------ Data for this task ------

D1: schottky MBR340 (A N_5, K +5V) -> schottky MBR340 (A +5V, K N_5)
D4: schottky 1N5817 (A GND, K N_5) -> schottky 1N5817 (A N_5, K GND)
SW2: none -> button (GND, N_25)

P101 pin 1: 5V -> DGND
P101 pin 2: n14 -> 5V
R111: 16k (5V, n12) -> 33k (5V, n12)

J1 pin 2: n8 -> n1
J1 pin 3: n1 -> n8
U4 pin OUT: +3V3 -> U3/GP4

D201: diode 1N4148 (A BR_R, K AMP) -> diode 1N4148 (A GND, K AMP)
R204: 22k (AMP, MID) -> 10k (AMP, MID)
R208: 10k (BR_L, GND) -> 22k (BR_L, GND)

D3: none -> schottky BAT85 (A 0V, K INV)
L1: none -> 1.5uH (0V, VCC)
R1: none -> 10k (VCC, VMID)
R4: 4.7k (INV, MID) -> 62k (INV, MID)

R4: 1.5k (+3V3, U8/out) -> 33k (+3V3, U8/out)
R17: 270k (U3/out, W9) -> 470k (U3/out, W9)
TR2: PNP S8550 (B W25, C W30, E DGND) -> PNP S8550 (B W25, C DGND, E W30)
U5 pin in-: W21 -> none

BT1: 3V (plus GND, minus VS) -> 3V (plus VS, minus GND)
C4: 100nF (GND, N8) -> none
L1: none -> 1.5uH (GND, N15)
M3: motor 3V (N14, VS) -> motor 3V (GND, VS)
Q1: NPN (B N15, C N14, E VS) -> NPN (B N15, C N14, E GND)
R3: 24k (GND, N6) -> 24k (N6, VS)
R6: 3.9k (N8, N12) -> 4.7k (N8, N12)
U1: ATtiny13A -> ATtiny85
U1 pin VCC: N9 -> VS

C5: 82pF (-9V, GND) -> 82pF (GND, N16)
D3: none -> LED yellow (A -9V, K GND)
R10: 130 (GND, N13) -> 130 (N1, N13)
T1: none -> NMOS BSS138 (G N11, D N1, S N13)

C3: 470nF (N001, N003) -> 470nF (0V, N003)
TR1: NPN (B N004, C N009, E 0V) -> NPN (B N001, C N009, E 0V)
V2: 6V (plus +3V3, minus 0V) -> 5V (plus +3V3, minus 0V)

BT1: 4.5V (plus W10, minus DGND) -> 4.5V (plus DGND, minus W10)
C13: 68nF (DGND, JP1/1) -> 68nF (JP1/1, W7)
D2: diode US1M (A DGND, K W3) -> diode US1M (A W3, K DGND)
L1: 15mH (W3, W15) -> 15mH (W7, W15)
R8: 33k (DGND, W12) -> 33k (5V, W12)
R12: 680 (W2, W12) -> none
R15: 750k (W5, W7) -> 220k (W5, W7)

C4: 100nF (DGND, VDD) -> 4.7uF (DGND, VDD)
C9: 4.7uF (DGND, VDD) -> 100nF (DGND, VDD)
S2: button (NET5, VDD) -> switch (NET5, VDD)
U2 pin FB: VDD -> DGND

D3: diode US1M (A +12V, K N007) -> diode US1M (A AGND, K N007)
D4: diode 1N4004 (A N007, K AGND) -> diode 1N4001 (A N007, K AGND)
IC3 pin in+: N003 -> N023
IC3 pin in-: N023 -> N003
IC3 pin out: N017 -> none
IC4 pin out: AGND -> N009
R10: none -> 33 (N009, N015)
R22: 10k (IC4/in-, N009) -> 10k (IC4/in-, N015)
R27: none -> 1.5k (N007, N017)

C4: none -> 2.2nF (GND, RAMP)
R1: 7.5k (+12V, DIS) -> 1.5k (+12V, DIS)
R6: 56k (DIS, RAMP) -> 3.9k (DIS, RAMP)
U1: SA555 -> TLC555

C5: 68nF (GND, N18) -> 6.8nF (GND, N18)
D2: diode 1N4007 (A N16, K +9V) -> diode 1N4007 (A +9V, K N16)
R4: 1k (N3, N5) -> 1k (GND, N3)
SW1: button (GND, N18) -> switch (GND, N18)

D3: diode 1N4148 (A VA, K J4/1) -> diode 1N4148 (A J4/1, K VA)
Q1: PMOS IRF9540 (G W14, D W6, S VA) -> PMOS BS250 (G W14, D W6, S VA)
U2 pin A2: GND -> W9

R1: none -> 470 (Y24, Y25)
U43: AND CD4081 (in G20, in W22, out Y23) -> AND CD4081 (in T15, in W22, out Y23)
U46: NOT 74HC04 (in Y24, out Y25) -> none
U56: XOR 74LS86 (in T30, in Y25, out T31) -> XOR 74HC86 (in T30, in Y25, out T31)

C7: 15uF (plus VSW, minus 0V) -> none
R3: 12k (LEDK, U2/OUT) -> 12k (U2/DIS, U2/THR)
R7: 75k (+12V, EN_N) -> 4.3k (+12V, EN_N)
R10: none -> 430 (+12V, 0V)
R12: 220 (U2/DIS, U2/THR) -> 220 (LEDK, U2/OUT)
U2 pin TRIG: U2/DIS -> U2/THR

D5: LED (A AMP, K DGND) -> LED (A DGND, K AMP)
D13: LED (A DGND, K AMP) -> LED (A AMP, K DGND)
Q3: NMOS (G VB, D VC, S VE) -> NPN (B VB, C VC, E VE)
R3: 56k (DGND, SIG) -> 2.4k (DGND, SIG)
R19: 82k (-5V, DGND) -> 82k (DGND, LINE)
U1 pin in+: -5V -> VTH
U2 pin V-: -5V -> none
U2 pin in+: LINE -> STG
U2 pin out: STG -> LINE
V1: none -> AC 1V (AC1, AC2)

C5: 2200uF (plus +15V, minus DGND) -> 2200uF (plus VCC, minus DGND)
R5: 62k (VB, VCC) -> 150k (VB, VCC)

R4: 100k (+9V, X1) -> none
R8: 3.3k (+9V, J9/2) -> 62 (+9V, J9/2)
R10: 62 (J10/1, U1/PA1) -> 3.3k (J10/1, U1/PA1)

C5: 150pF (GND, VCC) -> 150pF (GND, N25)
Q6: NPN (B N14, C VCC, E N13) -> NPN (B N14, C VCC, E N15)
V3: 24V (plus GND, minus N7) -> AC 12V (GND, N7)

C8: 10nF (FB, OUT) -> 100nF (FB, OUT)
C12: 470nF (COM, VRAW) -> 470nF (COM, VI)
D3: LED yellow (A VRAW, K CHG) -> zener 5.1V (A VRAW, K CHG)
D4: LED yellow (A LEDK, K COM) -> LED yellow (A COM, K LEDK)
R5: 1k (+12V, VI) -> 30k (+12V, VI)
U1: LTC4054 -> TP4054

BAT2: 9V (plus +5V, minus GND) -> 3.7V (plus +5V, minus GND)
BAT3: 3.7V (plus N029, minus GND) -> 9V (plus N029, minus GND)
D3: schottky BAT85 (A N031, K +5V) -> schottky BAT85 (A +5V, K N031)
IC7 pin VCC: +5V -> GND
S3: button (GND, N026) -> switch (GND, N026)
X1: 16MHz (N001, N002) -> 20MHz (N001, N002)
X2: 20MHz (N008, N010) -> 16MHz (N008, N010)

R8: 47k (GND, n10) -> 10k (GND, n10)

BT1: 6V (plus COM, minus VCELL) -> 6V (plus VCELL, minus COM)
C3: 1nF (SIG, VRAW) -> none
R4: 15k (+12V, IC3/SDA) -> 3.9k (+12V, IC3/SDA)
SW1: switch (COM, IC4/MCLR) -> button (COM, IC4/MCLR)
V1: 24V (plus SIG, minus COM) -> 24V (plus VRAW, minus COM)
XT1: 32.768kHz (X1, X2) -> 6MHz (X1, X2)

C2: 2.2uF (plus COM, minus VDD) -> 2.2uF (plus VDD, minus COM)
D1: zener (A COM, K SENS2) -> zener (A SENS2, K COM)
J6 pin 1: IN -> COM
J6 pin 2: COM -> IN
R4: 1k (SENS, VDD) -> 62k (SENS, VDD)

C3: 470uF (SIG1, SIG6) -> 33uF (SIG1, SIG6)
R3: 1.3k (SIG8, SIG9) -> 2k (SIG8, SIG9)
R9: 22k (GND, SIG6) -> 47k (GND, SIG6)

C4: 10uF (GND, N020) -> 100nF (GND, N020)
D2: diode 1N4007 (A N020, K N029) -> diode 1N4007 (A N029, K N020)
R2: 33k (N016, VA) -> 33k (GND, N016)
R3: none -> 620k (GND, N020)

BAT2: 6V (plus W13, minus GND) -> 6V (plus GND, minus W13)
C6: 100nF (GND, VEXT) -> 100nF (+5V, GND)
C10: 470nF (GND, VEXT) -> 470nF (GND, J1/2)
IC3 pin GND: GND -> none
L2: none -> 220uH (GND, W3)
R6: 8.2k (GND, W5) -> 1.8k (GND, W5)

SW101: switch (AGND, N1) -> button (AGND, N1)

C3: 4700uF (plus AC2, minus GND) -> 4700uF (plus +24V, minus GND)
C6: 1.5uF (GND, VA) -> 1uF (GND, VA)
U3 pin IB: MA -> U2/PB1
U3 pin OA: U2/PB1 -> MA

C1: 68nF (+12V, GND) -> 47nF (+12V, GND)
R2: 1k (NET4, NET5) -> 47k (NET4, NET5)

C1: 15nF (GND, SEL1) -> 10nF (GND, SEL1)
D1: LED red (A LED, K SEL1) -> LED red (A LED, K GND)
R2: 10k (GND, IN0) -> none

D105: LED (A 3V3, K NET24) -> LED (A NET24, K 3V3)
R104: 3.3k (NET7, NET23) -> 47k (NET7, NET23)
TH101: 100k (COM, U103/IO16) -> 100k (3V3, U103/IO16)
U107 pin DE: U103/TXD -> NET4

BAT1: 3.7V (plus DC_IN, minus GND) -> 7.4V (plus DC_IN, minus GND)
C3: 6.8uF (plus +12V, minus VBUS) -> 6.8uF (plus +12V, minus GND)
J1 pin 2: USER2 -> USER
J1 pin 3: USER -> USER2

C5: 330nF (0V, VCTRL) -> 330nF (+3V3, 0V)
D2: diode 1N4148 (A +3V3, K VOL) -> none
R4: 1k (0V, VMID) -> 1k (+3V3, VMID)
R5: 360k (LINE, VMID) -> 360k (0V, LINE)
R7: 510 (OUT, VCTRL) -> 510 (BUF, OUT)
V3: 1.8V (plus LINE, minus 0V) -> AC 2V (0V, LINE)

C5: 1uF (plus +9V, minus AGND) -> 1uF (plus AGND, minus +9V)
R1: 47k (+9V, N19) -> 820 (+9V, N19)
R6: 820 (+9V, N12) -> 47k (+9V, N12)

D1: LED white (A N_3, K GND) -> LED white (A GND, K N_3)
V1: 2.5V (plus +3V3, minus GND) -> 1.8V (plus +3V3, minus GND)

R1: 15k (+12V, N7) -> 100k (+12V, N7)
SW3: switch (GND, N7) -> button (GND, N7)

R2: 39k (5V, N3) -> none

------

▶ _Exercise instructions_
Whatever else the listing above holds, retype exactly only the lines from the one containing "D3: none -> schottky BAT85 (A 0V, K INV)" to the one containing "BT1: 4.5V (plus", both ends kept.

▶ _Answer for this exercise_
D3: none -> schottky BAT85 (A 0V, K INV)
L1: none -> 1.5uH (0V, VCC)
R1: none -> 10k (VCC, VMID)
R4: 4.7k (INV, MID) -> 62k (INV, MID)

R4: 1.5k (+3V3, U8/out) -> 33k (+3V3, U8/out)
R17: 270k (U3/out, W9) -> 470k (U3/out, W9)
TR2: PNP S8550 (B W25, C W30, E DGND) -> PNP S8550 (B W25, C DGND, E W30)
U5 pin in-: W21 -> none

BT1: 3V (plus GND, minus VS) -> 3V (plus VS, minus GND)
C4: 100nF (GND, N8) -> none
L1: none -> 1.5uH (GND, N15)
M3: motor 3V (N14, VS) -> motor 3V (GND, VS)
Q1: NPN (B N15, C N14, E VS) -> NPN (B N15, C N14, E GND)
R3: 24k (GND, N6) -> 24k (N6, VS)
R6: 3.9k (N8, N12) -> 4.7k (N8, N12)
U1: ATtiny13A -> ATtiny85
U1 pin VCC: N9 -> VS

C5: 82pF (-9V, GND) -> 82pF (GND, N16)
D3: none -> LED yellow (A -9V, K GND)
R10: 130 (GND, N13) -> 130 (N1, N13)
T1: none -> NMOS BSS138 (G N11, D N1, S N13)

C3: 470nF (N001, N003) -> 470nF (0V, N003)
TR1: NPN (B N004, C N009, E 0V) -> NPN (B N001, C N009, E 0V)
V2: 6V (plus +3V3, minus 0V) -> 5V (plus +3V3, minus 0V)

BT1: 4.5V (plus W10, minus DGND) -> 4.5V (plus DGND, minus W10)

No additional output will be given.